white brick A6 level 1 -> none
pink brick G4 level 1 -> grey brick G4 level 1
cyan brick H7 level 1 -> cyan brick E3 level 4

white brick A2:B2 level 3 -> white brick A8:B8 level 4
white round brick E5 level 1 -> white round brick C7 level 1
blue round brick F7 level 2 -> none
--
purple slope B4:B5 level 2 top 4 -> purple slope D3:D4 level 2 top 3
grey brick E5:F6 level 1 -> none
---
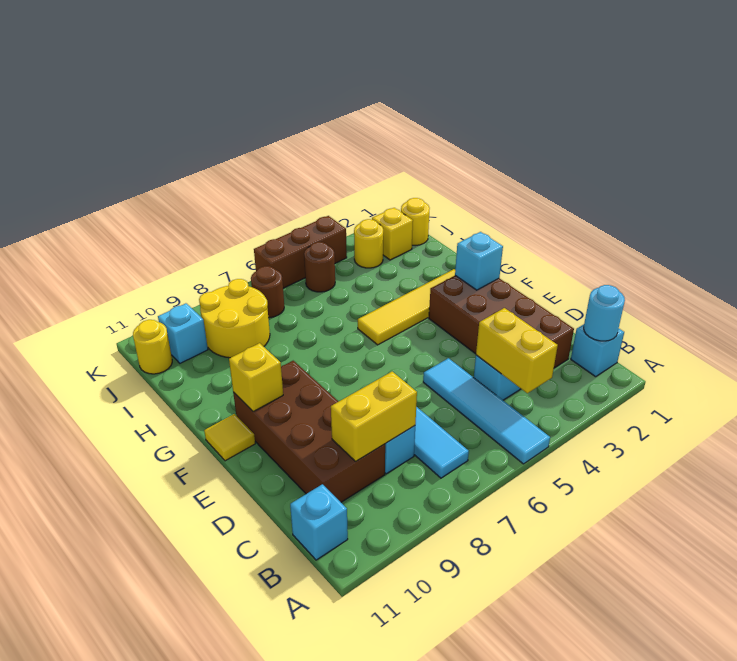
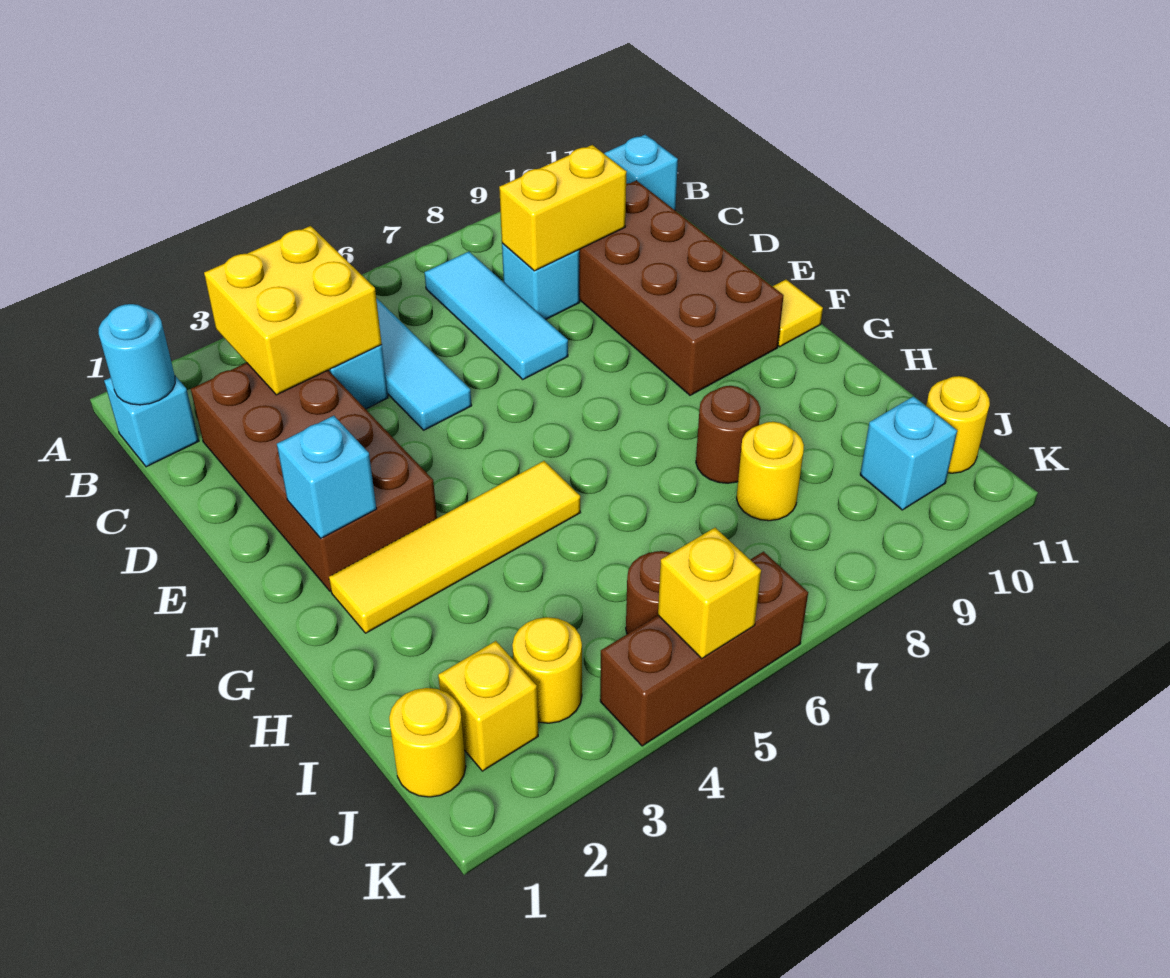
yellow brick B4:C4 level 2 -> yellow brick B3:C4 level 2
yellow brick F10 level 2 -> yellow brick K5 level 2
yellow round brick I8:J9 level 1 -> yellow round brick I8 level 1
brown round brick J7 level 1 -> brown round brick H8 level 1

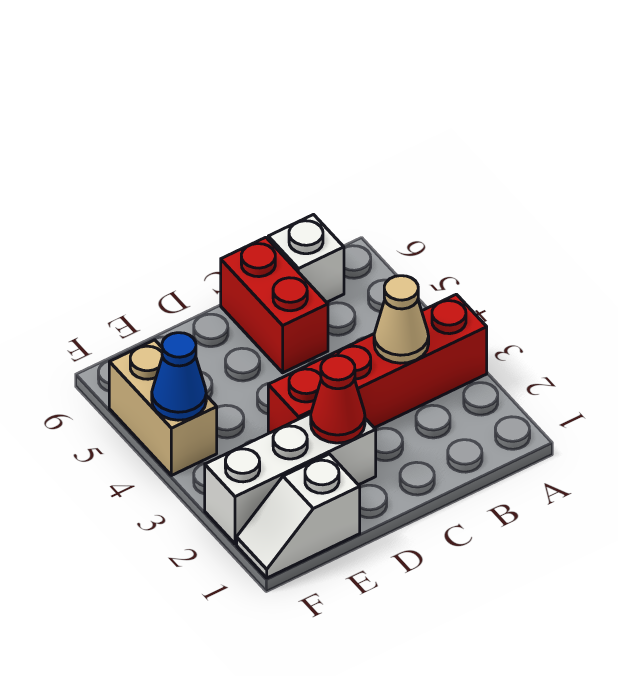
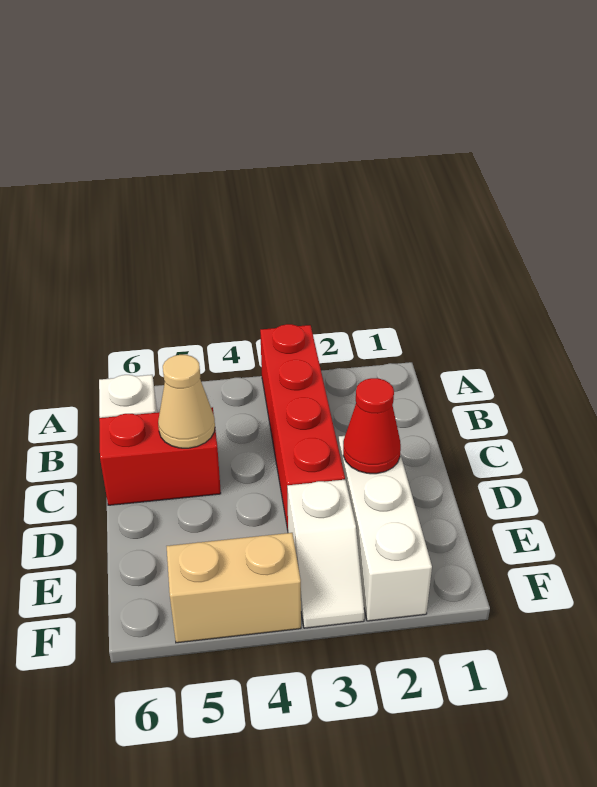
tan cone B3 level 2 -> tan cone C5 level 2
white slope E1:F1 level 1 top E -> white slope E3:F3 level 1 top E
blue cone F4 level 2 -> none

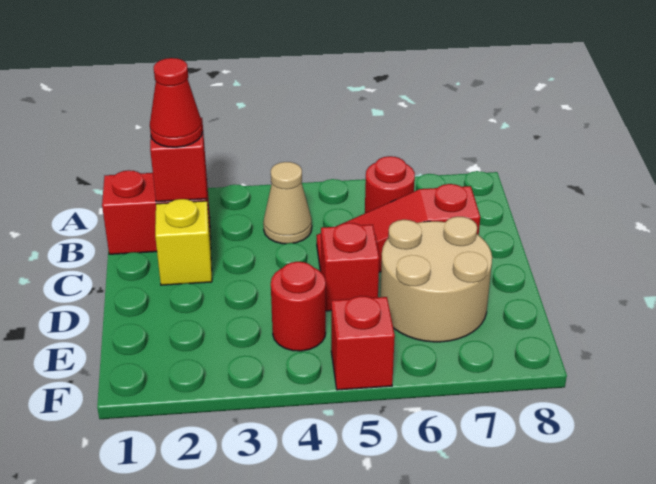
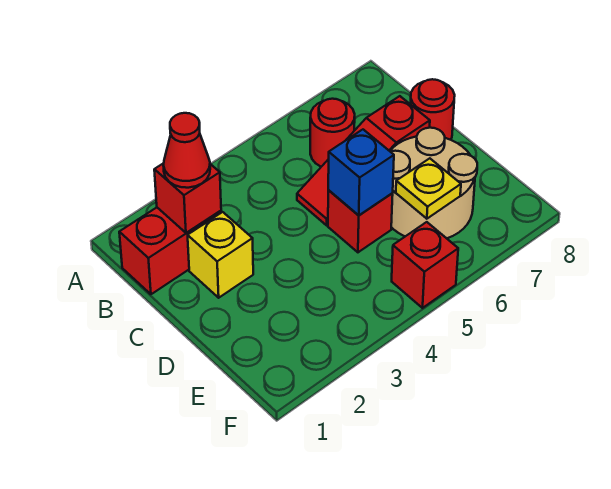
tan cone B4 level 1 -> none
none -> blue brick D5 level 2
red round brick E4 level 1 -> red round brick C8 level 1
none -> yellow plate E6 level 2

**Exercise details**
The expected output is exactly the lines of the listing above between the line holding "white brick A6 level 1 -> none" and the line holding "blue round brick F7 level 2 -> none", inclusive.

**Expected answer**
white brick A6 level 1 -> none
pink brick G4 level 1 -> grey brick G4 level 1
cyan brick H7 level 1 -> cyan brick E3 level 4

white brick A2:B2 level 3 -> white brick A8:B8 level 4
white round brick E5 level 1 -> white round brick C7 level 1
blue round brick F7 level 2 -> none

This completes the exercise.